# INPUT MATERIAL
....
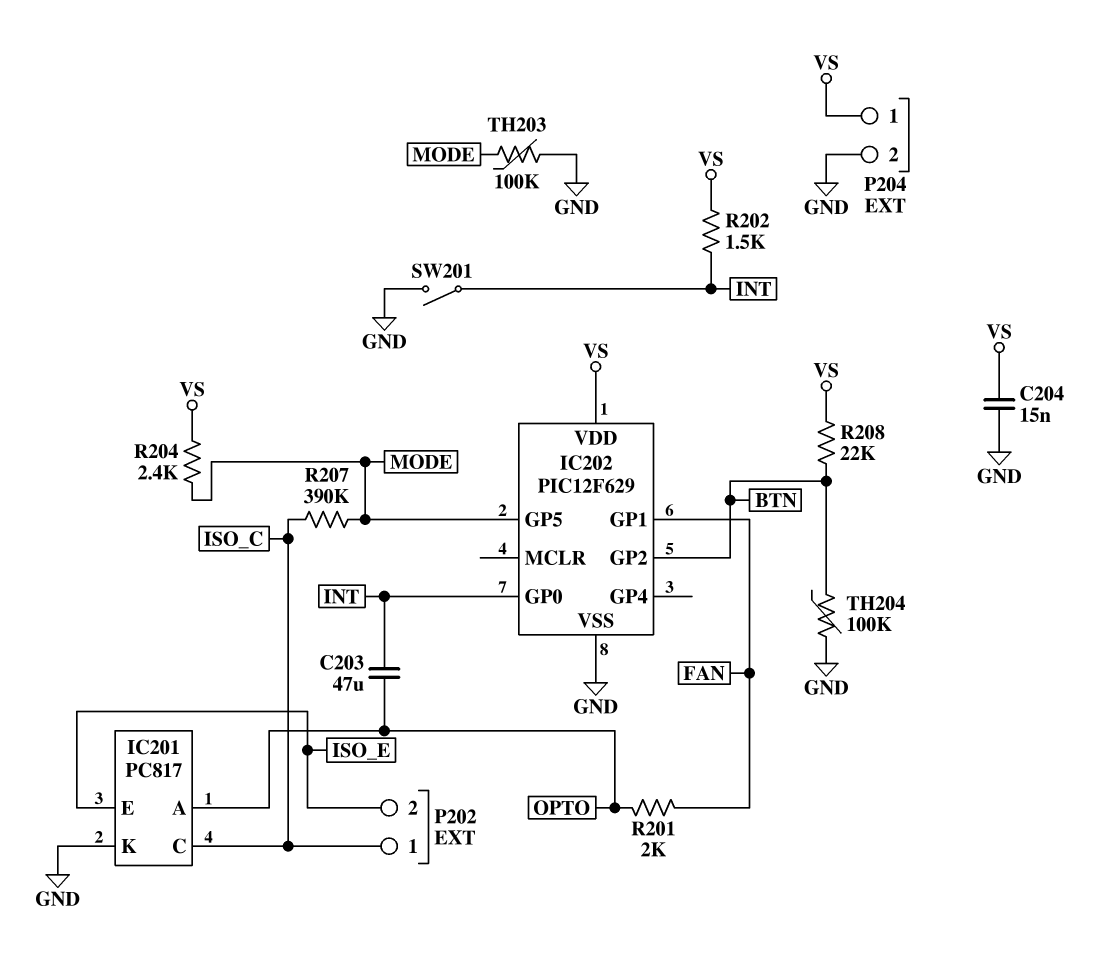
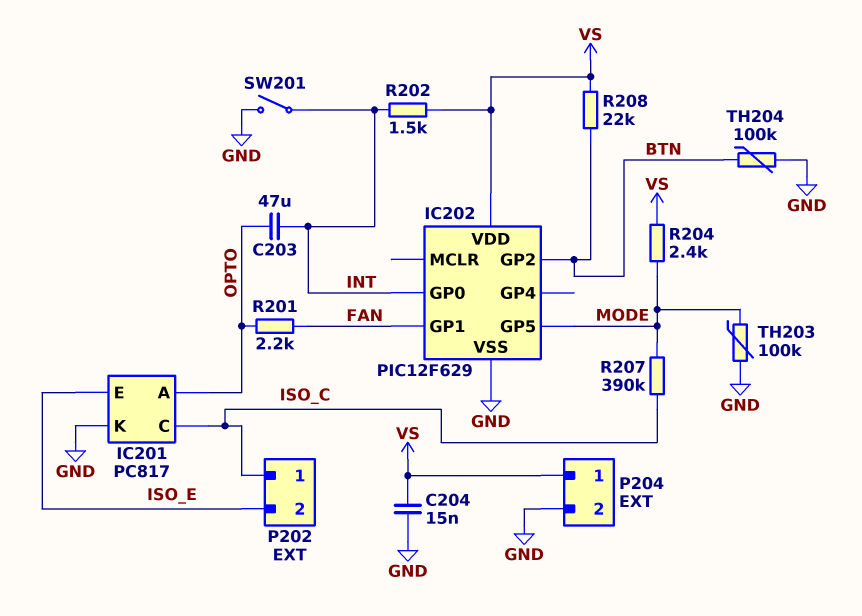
R201: 2k (FAN, OPTO) -> 2.2k (FAN, OPTO)

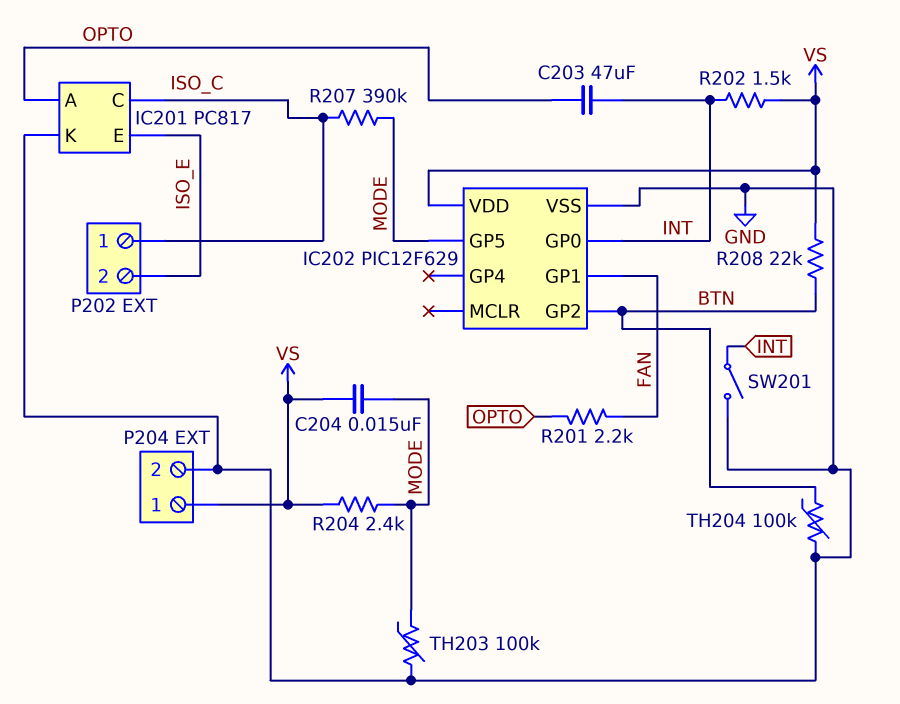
C204: 15nF (GND, VS) -> 15nF (MODE, VS)

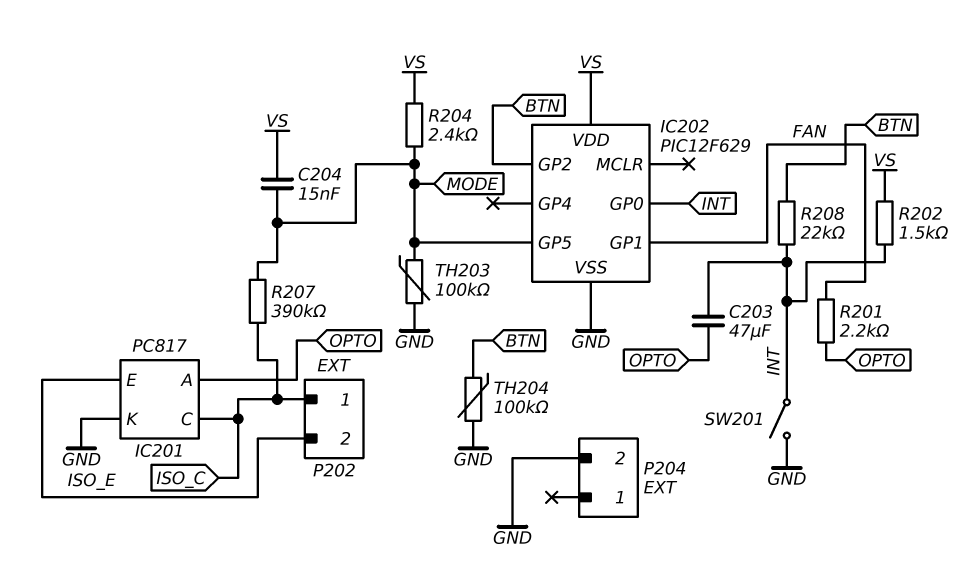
P204 pin 1: VS -> none
R208: 22k (BTN, VS) -> 22k (BTN, INT)

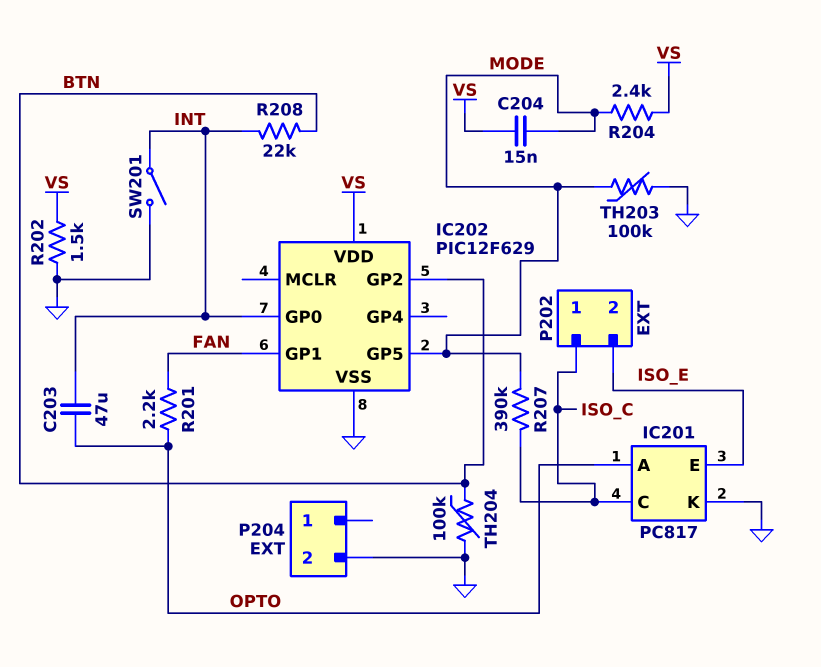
R202: 1.5k (INT, VS) -> 1.5k (GND, VS)

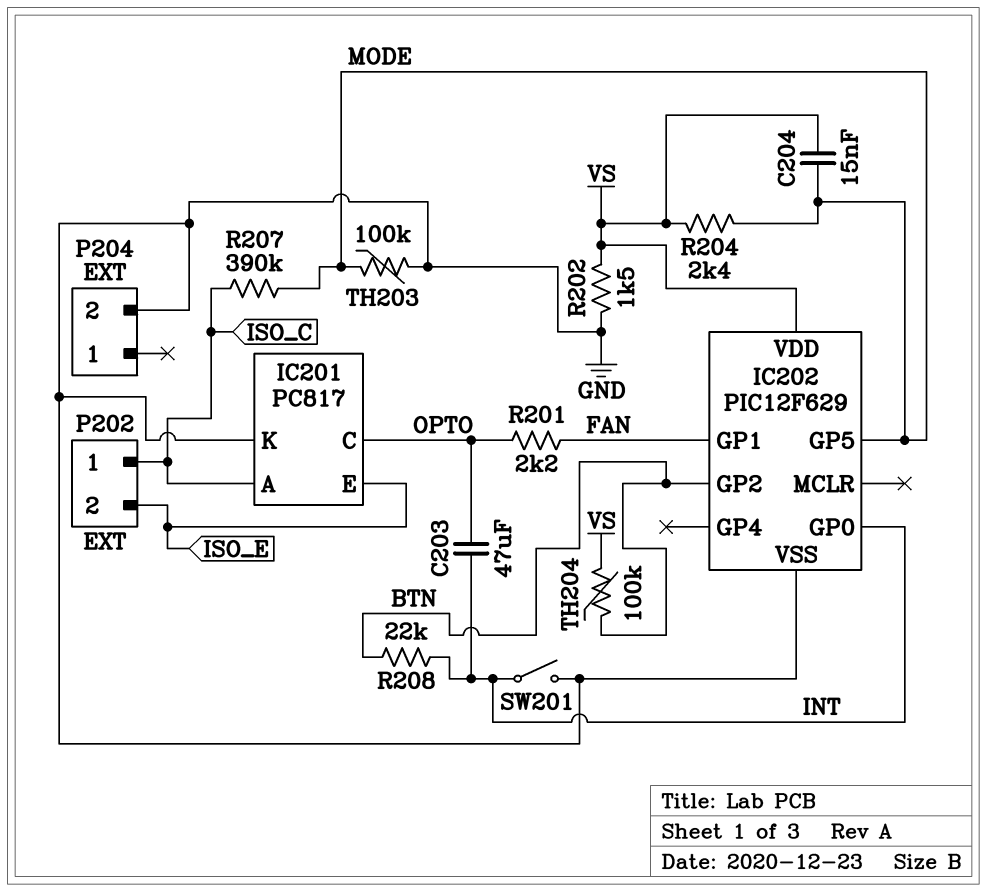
IC201 pin A: OPTO -> ISO_C
IC201 pin C: ISO_C -> OPTO
TH204: 100k (BTN, GND) -> 100k (BTN, VS)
....
Return exactly what appears in the records from the line with "IC201 pin A: OPTO -> ISO_C" through the final line, and nothing else.

IC201 pin A: OPTO -> ISO_C
IC201 pin C: ISO_C -> OPTO
TH204: 100k (BTN, GND) -> 100k (BTN, VS)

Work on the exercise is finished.